WHAT IS NEEDED => Give back each entry exactly as written, apart from the pictures.

#### SUPPLIED INFORMATION

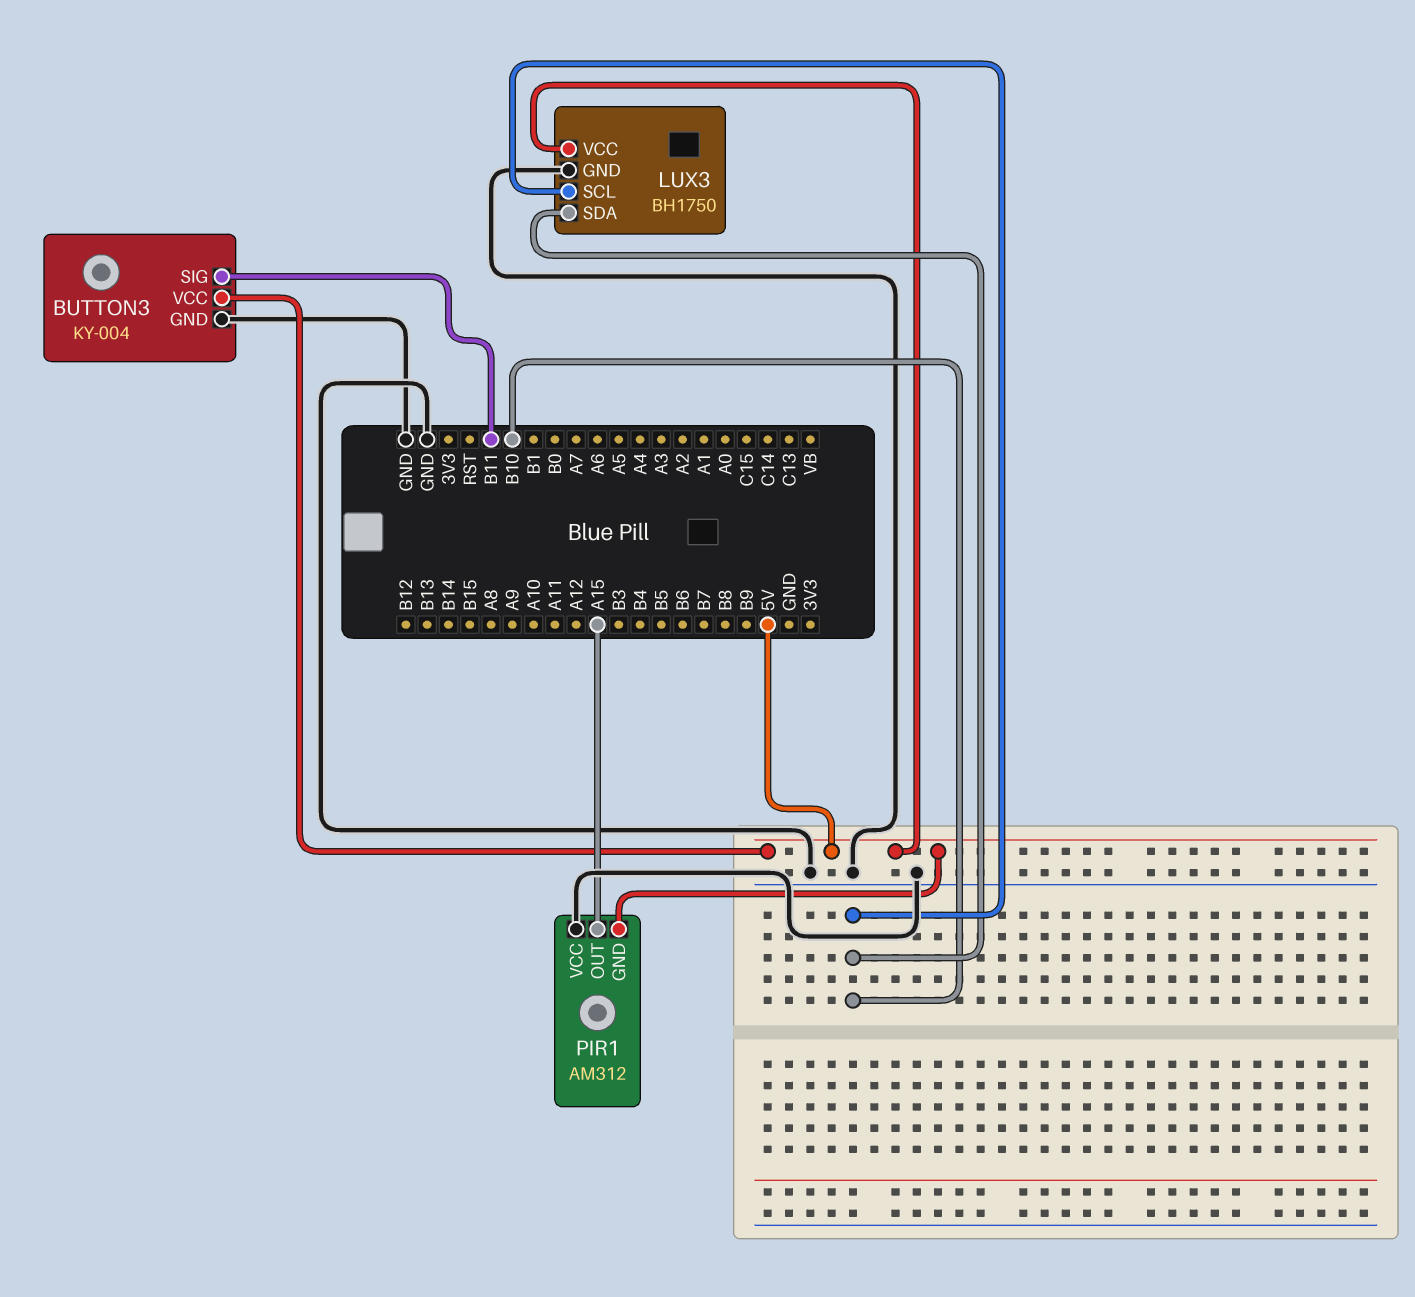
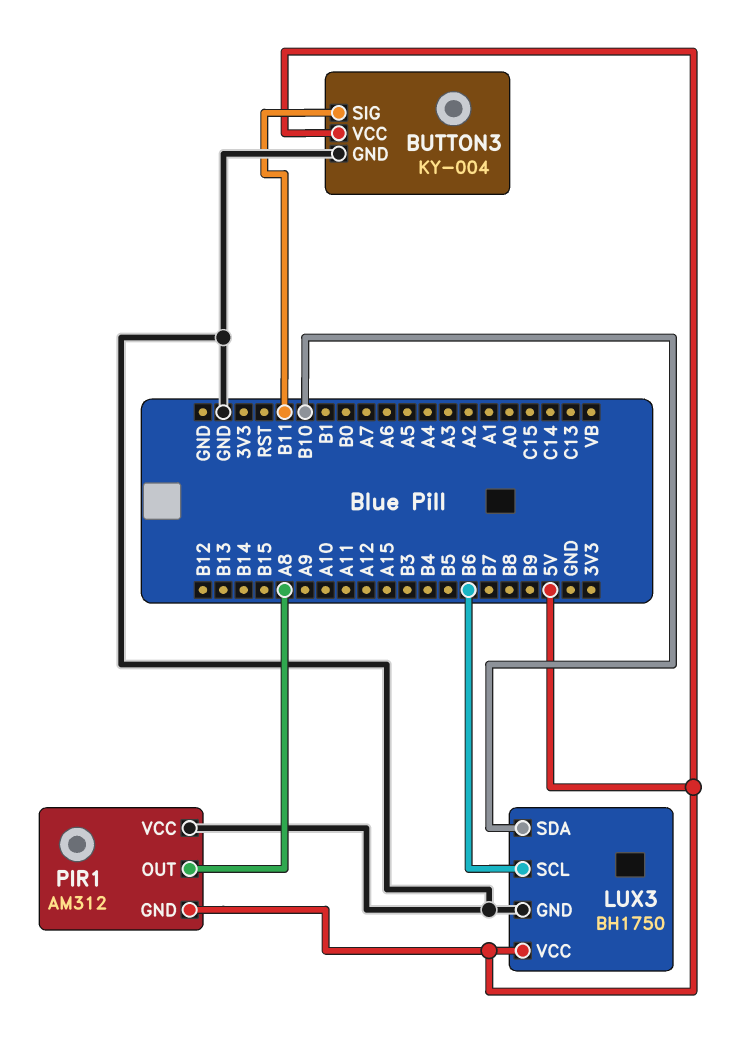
LUX3 pin SCL: B10 -> B6
PIR1 pin OUT: A15 -> A8

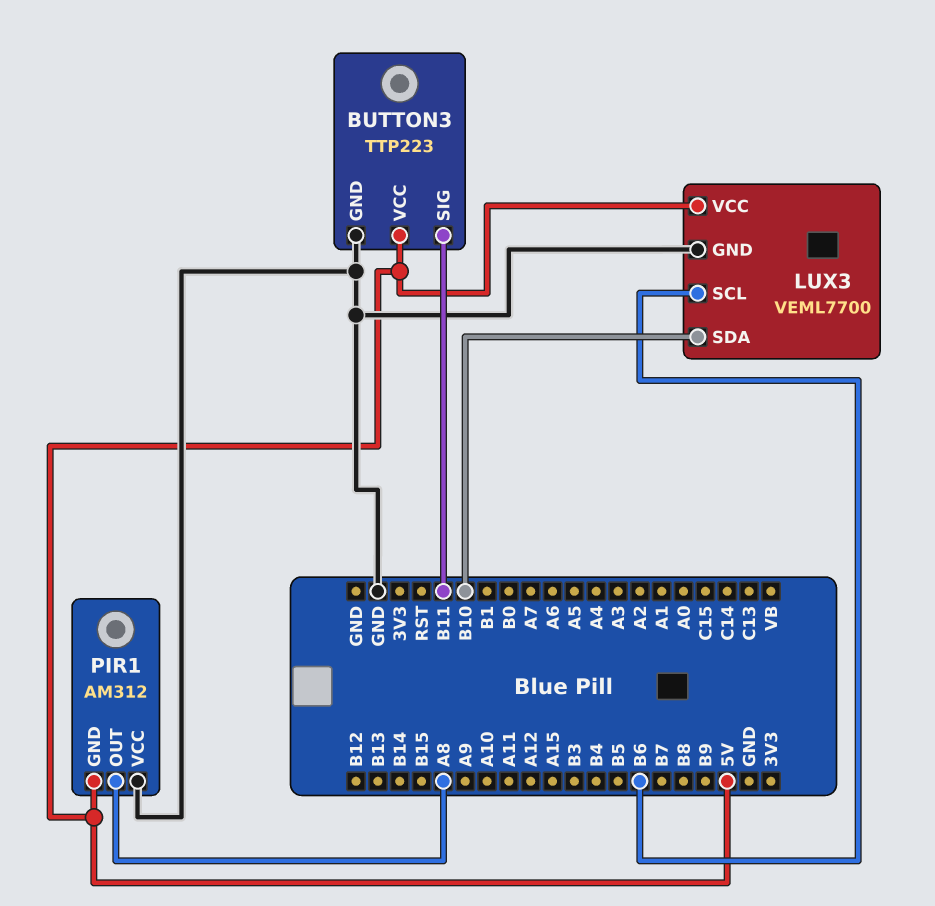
BUTTON3: KY-004 -> TTP223
LUX3: BH1750 -> VEML7700

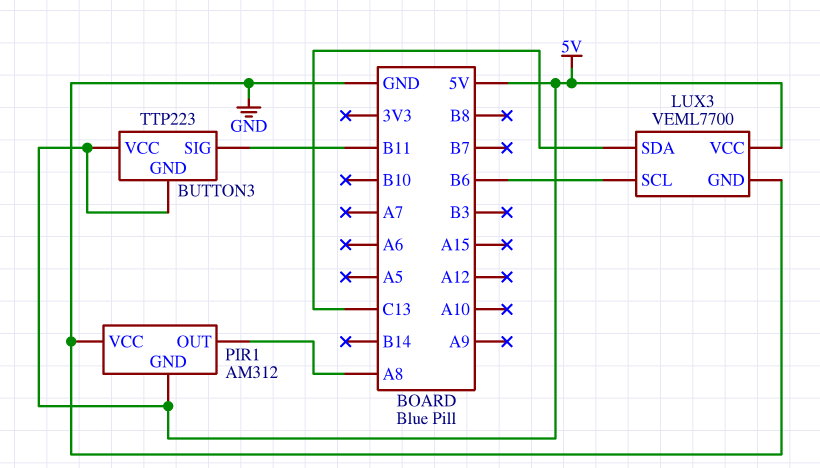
BUTTON3 pin GND: GND -> 5V
LUX3 pin SDA: B10 -> C13

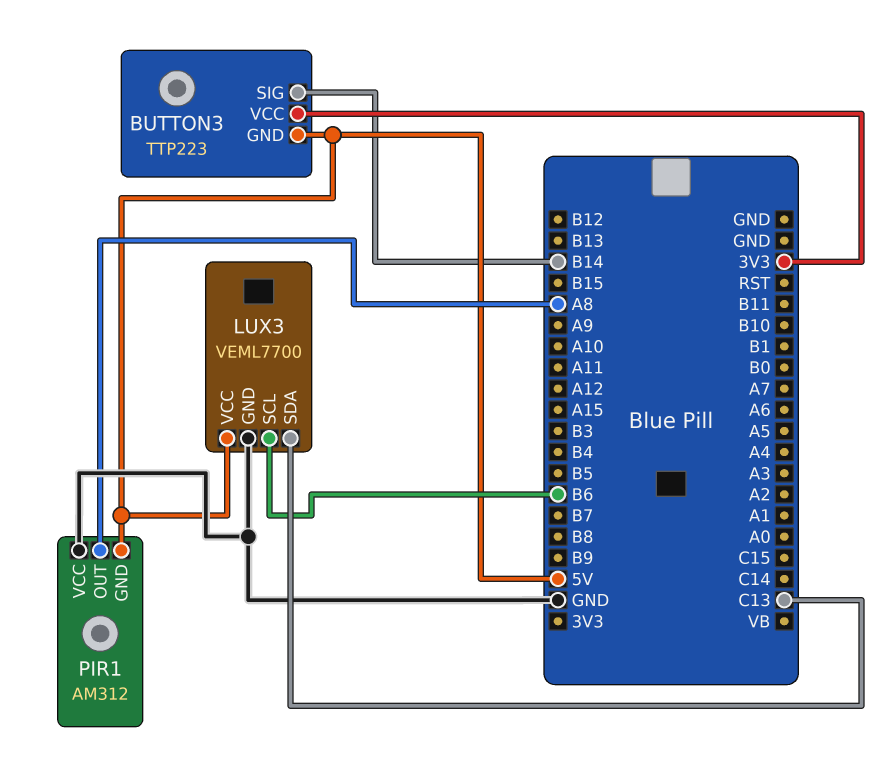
BUTTON3 pin SIG: B11 -> B14
BUTTON3 pin VCC: 5V -> 3V3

########

OUTPUT OF THE EXERCISE =>
LUX3 pin SCL: B10 -> B6
PIR1 pin OUT: A15 -> A8

BUTTON3: KY-004 -> TTP223
LUX3: BH1750 -> VEML7700

BUTTON3 pin GND: GND -> 5V
LUX3 pin SDA: B10 -> C13

BUTTON3 pin SIG: B11 -> B14
BUTTON3 pin VCC: 5V -> 3V3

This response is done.